- [PROBLEM]: Repeat the records verbatim, beginning at the first line and ending with the line that contains "GF [855, 20]", including that line.

[Items drawn from a data source]
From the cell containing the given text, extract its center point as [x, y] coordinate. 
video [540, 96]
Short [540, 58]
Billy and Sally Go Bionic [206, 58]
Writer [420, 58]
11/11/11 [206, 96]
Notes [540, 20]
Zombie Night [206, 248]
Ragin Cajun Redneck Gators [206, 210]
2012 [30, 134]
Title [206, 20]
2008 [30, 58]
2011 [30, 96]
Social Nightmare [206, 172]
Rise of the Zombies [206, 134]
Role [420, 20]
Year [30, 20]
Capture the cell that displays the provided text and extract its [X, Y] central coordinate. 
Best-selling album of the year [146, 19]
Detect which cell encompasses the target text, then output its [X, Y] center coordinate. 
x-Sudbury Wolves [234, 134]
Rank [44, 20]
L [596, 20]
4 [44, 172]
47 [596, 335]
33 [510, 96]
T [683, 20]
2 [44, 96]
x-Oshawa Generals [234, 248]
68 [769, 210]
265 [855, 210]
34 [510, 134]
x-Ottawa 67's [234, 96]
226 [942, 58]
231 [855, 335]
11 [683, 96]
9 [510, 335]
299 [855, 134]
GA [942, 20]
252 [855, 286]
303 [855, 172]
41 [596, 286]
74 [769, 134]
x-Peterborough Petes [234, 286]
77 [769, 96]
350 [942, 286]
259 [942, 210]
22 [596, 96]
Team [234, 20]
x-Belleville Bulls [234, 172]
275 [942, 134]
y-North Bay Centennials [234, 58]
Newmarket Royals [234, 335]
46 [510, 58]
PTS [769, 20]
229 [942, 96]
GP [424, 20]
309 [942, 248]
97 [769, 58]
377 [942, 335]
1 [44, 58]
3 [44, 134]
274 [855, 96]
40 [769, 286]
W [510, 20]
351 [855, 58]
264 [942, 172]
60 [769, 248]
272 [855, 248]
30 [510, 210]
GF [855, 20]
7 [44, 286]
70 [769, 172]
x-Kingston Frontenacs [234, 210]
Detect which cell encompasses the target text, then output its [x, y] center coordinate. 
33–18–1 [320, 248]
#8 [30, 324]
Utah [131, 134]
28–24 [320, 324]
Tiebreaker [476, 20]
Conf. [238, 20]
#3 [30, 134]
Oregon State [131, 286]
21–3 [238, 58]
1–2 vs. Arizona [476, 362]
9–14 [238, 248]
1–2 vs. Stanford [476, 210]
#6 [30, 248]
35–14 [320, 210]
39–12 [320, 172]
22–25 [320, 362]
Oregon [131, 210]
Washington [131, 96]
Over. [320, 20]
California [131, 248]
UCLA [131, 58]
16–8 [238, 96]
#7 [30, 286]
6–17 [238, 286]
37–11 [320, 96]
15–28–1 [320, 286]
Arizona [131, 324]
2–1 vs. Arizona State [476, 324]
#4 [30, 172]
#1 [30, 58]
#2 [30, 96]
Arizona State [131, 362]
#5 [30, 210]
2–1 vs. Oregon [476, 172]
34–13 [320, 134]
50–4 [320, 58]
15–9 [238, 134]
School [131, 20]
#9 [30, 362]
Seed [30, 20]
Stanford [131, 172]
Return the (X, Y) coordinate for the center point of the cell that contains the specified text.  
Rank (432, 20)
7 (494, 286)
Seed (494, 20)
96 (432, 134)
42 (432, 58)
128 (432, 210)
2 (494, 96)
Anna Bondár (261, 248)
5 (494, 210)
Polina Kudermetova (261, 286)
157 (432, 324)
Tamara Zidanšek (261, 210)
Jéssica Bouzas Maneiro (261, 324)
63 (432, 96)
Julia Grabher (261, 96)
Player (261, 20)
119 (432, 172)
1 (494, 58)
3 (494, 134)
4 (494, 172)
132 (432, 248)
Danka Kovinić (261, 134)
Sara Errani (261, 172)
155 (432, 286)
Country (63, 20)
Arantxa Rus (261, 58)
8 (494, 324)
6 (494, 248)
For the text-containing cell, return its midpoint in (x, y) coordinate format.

- [COMPLETE ANSWER]:
From the cell containing the given text, extract its center point as [x, y] coordinate. 
video [540, 96]
Short [540, 58]
Billy and Sally Go Bionic [206, 58]
Writer [420, 58]
11/11/11 [206, 96]
Notes [540, 20]
Zombie Night [206, 248]
Ragin Cajun Redneck Gators [206, 210]
2012 [30, 134]
Title [206, 20]
2008 [30, 58]
2011 [30, 96]
Social Nightmare [206, 172]
Rise of the Zombies [206, 134]
Role [420, 20]
Year [30, 20]
Capture the cell that displays the provided text and extract its [X, Y] central coordinate. 
Best-selling album of the year [146, 19]
Detect which cell encompasses the target text, then output its [X, Y] center coordinate. 
x-Sudbury Wolves [234, 134]
Rank [44, 20]
L [596, 20]
4 [44, 172]
47 [596, 335]
33 [510, 96]
T [683, 20]
2 [44, 96]
x-Oshawa Generals [234, 248]
68 [769, 210]
265 [855, 210]
34 [510, 134]
x-Ottawa 67's [234, 96]
226 [942, 58]
231 [855, 335]
11 [683, 96]
9 [510, 335]
299 [855, 134]
GA [942, 20]
252 [855, 286]
303 [855, 172]
41 [596, 286]
74 [769, 134]
x-Peterborough Petes [234, 286]
77 [769, 96]
350 [942, 286]
259 [942, 210]
22 [596, 96]
Team [234, 20]
x-Belleville Bulls [234, 172]
275 [942, 134]
y-North Bay Centennials [234, 58]
Newmarket Royals [234, 335]
46 [510, 58]
PTS [769, 20]
229 [942, 96]
GP [424, 20]
309 [942, 248]
97 [769, 58]
377 [942, 335]
1 [44, 58]
3 [44, 134]
274 [855, 96]
40 [769, 286]
W [510, 20]
351 [855, 58]
264 [942, 172]
60 [769, 248]
272 [855, 248]
30 [510, 210]
GF [855, 20]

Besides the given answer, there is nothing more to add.